▶ Given task
Could you copy the records below word for word, starting at the very first line and ending at the line that contains "MZW: 20:56 -> 20:53", with that line included?

--- start Dataset ---

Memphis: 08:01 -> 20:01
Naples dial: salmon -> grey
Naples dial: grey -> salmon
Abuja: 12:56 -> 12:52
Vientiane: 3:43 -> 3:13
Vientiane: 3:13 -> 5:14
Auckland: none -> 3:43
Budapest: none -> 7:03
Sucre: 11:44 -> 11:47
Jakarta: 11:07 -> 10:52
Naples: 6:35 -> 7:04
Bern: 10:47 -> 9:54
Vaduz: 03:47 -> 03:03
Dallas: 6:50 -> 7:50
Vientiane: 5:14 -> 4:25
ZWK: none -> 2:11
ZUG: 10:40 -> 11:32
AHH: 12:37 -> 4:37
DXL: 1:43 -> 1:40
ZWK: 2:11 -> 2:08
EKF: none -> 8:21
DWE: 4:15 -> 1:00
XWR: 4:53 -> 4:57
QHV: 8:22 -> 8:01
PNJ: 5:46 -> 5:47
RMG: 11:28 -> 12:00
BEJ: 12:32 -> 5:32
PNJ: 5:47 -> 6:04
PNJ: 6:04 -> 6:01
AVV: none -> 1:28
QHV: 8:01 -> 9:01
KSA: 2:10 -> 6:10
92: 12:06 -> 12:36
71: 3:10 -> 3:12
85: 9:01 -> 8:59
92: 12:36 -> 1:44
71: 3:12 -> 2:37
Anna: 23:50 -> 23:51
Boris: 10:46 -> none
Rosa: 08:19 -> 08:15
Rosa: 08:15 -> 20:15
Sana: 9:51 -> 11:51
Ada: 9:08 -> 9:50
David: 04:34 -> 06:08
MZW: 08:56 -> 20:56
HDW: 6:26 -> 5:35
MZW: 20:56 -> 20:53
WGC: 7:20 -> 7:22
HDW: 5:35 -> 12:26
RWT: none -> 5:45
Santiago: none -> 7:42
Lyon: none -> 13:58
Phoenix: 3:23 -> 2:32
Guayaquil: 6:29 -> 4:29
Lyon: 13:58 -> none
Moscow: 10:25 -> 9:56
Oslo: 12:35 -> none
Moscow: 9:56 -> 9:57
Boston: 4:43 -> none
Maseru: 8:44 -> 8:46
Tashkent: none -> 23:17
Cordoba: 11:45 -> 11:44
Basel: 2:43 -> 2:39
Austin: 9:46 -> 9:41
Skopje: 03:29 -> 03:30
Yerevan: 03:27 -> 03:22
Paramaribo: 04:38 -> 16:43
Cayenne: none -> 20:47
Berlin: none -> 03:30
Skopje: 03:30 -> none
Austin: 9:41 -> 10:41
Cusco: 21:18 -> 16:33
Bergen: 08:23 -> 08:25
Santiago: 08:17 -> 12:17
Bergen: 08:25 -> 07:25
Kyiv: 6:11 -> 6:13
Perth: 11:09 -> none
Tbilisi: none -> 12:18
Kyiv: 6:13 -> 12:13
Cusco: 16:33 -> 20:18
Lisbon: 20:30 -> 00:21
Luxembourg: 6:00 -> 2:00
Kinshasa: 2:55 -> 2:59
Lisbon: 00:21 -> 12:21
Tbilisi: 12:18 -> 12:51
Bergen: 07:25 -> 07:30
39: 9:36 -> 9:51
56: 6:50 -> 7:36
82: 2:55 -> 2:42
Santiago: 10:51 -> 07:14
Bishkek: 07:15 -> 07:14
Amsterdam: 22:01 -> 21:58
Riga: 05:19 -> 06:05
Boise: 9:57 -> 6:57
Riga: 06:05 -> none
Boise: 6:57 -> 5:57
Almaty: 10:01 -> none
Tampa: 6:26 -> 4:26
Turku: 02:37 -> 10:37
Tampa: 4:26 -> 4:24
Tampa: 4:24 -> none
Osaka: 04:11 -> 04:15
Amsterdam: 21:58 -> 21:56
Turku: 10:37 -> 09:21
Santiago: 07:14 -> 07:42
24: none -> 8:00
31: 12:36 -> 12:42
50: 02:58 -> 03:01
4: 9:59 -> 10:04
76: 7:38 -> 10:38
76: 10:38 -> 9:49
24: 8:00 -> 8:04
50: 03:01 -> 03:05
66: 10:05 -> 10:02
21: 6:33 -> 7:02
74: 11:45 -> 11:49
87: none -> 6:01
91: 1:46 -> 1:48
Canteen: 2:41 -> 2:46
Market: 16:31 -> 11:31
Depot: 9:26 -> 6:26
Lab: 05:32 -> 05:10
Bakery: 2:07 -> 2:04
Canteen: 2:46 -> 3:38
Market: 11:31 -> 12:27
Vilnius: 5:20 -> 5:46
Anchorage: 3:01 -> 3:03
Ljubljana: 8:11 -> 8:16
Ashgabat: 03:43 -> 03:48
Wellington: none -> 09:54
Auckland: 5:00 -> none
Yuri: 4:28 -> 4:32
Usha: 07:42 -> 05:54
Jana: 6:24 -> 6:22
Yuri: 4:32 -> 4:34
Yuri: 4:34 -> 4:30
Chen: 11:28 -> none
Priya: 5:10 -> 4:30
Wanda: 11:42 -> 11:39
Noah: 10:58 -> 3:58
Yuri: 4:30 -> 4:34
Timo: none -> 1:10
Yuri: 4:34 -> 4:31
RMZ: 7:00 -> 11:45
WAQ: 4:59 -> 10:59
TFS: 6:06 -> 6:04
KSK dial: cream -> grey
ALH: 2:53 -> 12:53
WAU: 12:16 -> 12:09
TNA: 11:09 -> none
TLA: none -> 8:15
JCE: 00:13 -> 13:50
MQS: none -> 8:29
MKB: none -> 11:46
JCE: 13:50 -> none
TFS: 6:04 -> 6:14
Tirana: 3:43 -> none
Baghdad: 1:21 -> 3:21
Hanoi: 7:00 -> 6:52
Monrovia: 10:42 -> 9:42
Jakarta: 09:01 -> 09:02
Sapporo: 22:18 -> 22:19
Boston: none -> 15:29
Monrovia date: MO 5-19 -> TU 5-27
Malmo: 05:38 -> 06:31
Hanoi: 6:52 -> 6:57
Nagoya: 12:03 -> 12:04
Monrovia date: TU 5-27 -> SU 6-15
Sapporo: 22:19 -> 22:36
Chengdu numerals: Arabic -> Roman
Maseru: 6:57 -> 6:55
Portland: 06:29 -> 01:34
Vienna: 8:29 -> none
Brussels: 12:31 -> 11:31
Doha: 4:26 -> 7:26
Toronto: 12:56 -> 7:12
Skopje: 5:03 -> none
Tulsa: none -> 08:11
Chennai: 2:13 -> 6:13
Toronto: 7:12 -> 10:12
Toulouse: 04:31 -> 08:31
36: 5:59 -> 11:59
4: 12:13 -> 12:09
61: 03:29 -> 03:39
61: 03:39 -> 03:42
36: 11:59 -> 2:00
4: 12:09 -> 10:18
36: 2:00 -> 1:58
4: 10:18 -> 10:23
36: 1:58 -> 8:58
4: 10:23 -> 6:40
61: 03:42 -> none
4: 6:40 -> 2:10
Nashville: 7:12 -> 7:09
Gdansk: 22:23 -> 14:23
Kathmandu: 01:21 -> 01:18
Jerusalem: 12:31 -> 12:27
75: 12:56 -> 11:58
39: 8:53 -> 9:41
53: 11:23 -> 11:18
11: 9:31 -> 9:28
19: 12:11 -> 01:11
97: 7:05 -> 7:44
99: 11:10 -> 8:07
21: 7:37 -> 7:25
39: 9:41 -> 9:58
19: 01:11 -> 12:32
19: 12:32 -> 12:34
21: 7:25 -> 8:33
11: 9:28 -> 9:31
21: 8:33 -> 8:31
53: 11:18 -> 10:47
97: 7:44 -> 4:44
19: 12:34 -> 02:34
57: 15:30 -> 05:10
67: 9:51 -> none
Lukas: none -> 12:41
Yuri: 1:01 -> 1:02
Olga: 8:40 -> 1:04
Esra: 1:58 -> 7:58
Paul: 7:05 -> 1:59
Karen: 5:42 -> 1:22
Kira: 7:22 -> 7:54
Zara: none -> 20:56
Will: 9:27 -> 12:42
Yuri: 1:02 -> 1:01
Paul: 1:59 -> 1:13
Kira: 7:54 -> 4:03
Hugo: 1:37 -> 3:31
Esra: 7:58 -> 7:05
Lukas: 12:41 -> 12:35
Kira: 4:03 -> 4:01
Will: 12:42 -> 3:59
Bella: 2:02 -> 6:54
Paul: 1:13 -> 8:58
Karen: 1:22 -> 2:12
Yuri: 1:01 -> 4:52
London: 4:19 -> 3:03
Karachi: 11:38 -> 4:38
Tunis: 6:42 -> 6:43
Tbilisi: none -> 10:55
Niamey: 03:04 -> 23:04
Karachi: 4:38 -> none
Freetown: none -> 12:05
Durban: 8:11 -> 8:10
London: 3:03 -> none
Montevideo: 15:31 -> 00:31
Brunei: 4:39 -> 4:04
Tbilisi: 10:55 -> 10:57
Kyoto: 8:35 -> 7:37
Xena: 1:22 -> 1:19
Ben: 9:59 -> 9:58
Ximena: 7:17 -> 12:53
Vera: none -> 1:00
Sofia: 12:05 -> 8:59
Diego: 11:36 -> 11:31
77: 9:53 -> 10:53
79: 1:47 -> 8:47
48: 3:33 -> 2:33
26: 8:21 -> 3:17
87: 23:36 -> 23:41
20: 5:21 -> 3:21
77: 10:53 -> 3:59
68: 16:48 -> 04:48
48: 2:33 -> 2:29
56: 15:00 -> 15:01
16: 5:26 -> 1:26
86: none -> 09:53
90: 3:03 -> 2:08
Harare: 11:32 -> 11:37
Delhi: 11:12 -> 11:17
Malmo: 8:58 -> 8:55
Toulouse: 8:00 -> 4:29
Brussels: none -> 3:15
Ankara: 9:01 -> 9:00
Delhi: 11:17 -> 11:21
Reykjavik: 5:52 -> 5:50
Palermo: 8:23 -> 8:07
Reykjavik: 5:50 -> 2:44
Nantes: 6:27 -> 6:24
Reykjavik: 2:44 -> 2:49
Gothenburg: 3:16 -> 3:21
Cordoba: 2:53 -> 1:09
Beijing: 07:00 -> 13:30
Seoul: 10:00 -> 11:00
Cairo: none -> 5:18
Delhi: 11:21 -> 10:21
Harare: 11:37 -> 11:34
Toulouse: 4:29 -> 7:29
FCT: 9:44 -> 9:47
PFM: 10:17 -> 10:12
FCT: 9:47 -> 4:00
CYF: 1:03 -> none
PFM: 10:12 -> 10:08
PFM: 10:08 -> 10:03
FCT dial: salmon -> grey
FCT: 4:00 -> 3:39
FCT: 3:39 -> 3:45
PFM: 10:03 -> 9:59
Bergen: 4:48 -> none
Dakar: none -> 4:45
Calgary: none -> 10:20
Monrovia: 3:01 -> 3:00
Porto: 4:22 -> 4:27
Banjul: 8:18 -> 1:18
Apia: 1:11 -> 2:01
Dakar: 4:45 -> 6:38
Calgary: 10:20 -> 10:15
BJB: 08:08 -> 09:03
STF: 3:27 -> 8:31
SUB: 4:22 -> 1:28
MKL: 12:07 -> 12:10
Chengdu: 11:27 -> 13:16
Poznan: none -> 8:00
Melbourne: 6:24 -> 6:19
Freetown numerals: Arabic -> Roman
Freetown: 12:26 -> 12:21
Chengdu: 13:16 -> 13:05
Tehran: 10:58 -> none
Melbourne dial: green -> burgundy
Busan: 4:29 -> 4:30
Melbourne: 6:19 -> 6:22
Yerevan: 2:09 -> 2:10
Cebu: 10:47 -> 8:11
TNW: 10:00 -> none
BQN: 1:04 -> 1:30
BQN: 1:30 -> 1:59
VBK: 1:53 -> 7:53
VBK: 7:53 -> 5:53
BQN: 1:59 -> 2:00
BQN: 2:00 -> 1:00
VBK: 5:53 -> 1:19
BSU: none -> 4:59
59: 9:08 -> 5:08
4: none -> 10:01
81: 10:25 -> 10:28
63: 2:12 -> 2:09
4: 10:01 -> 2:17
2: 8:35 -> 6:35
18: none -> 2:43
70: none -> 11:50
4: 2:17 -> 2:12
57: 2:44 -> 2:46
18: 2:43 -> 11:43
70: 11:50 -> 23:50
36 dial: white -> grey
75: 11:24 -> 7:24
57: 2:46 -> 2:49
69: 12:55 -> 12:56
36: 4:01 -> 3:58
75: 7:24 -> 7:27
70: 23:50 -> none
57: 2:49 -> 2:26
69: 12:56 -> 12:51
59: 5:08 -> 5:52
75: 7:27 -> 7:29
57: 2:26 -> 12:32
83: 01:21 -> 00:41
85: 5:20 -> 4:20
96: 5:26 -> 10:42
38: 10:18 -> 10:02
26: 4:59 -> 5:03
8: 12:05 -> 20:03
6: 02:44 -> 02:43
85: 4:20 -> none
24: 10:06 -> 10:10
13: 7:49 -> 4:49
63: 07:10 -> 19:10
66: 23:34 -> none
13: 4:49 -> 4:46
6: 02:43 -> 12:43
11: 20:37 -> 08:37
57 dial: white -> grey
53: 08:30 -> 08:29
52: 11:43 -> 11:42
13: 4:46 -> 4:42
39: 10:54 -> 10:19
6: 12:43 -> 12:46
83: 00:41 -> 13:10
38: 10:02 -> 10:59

--- end Dataset ---

▶ Response to the exercise
Memphis: 08:01 -> 20:01
Naples dial: salmon -> grey
Naples dial: grey -> salmon
Abuja: 12:56 -> 12:52
Vientiane: 3:43 -> 3:13
Vientiane: 3:13 -> 5:14
Auckland: none -> 3:43
Budapest: none -> 7:03
Sucre: 11:44 -> 11:47
Jakarta: 11:07 -> 10:52
Naples: 6:35 -> 7:04
Bern: 10:47 -> 9:54
Vaduz: 03:47 -> 03:03
Dallas: 6:50 -> 7:50
Vientiane: 5:14 -> 4:25
ZWK: none -> 2:11
ZUG: 10:40 -> 11:32
AHH: 12:37 -> 4:37
DXL: 1:43 -> 1:40
ZWK: 2:11 -> 2:08
EKF: none -> 8:21
DWE: 4:15 -> 1:00
XWR: 4:53 -> 4:57
QHV: 8:22 -> 8:01
PNJ: 5:46 -> 5:47
RMG: 11:28 -> 12:00
BEJ: 12:32 -> 5:32
PNJ: 5:47 -> 6:04
PNJ: 6:04 -> 6:01
AVV: none -> 1:28
QHV: 8:01 -> 9:01
KSA: 2:10 -> 6:10
92: 12:06 -> 12:36
71: 3:10 -> 3:12
85: 9:01 -> 8:59
92: 12:36 -> 1:44
71: 3:12 -> 2:37
Anna: 23:50 -> 23:51
Boris: 10:46 -> none
Rosa: 08:19 -> 08:15
Rosa: 08:15 -> 20:15
Sana: 9:51 -> 11:51
Ada: 9:08 -> 9:50
David: 04:34 -> 06:08
MZW: 08:56 -> 20:56
HDW: 6:26 -> 5:35
MZW: 20:56 -> 20:53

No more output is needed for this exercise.